Work task —
Give back exactly the lines of the entries below from the line with "(363, 648) = (333, 548): pink" to the line with "(545, 179) = (218, 128): white", inclusive, and only those.

####################

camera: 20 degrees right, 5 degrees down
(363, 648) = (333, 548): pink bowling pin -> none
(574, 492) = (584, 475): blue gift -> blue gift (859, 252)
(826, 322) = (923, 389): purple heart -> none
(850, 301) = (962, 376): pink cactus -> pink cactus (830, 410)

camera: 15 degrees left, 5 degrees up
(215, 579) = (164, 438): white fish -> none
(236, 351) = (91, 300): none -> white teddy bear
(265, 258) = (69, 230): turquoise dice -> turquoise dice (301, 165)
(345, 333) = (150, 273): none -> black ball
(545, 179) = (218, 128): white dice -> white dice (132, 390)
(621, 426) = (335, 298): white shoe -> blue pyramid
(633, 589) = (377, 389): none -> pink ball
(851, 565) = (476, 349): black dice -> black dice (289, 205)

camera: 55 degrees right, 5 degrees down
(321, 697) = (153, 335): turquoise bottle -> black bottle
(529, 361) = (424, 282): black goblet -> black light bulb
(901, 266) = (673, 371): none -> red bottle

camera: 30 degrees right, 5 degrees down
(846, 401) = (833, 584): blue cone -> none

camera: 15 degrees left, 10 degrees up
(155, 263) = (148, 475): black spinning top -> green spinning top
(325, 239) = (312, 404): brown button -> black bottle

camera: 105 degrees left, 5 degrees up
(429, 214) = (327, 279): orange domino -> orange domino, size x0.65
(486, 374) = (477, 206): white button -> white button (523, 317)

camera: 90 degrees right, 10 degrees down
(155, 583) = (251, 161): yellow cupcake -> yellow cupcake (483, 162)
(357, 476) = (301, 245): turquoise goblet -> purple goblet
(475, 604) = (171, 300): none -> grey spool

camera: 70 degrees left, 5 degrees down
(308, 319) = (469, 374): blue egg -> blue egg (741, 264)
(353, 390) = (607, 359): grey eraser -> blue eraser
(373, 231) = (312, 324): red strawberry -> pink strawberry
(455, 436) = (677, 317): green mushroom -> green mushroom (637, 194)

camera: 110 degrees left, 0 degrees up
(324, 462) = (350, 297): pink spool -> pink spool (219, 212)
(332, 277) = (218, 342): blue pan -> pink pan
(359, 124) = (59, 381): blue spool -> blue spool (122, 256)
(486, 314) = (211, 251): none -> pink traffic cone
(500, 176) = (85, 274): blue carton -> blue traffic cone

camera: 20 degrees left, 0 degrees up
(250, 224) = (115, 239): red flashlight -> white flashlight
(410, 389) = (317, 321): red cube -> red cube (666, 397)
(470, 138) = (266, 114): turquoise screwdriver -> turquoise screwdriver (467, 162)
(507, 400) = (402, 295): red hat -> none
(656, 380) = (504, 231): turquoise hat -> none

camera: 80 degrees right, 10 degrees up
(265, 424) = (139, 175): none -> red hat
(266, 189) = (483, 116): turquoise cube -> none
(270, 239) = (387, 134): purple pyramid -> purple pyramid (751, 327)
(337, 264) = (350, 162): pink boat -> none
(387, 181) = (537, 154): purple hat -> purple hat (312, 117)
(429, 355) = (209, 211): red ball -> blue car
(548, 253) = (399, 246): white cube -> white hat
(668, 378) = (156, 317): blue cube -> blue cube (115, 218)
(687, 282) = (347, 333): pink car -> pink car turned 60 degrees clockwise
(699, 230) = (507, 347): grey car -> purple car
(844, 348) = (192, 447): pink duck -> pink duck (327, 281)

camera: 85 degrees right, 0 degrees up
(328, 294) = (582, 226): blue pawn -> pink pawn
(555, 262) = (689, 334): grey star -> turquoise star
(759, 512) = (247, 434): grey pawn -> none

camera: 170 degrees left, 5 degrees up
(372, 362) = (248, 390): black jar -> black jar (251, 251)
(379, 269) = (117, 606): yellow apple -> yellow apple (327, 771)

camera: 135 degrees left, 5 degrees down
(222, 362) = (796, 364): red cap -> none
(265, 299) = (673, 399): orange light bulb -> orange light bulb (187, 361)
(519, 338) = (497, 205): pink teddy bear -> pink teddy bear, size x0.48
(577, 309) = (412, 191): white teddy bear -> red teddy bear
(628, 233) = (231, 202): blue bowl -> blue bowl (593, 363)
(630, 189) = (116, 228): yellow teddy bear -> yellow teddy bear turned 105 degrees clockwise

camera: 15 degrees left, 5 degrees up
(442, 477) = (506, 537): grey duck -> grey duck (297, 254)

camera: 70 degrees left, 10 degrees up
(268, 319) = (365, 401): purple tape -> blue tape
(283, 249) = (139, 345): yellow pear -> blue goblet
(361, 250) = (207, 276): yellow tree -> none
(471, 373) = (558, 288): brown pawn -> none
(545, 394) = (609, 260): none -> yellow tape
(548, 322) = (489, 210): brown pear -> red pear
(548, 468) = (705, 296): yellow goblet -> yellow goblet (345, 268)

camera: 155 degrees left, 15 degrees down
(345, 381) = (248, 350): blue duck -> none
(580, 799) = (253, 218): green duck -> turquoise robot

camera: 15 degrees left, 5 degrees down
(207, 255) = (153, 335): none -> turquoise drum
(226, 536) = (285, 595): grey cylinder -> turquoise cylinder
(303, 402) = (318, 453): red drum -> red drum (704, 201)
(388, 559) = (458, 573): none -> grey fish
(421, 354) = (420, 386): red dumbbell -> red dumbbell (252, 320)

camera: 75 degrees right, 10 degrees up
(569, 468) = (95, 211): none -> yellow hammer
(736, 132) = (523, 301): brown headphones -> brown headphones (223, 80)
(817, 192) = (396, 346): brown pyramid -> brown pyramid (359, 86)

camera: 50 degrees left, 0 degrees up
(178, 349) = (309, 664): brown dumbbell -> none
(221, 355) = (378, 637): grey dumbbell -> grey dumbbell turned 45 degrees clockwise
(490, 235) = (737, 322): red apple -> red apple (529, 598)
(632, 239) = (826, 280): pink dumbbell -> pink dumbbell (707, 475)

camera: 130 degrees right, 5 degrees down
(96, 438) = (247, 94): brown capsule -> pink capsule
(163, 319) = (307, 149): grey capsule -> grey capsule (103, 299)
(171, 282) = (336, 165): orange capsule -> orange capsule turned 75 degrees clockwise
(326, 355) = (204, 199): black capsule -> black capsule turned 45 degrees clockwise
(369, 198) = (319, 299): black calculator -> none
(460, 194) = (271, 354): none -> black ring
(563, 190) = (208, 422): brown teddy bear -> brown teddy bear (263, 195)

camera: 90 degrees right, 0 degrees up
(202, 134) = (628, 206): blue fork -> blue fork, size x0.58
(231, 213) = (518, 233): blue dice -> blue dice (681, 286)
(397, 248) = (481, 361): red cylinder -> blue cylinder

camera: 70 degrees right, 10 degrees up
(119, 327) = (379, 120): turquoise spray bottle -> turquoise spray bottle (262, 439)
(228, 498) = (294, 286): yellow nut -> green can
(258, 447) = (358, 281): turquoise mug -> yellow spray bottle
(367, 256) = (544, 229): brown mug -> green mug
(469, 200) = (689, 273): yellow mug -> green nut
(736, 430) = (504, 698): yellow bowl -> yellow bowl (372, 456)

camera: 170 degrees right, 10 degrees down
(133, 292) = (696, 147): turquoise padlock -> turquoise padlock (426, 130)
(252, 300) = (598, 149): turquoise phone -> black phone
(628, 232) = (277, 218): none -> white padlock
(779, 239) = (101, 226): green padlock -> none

####################

Task solution —
(363, 648) = (333, 548): pink bowling pin -> none
(574, 492) = (584, 475): blue gift -> blue gift (859, 252)
(826, 322) = (923, 389): purple heart -> none
(850, 301) = (962, 376): pink cactus -> pink cactus (830, 410)

camera: 15 degrees left, 5 degrees up
(215, 579) = (164, 438): white fish -> none
(236, 351) = (91, 300): none -> white teddy bear
(265, 258) = (69, 230): turquoise dice -> turquoise dice (301, 165)
(345, 333) = (150, 273): none -> black ball
(545, 179) = (218, 128): white dice -> white dice (132, 390)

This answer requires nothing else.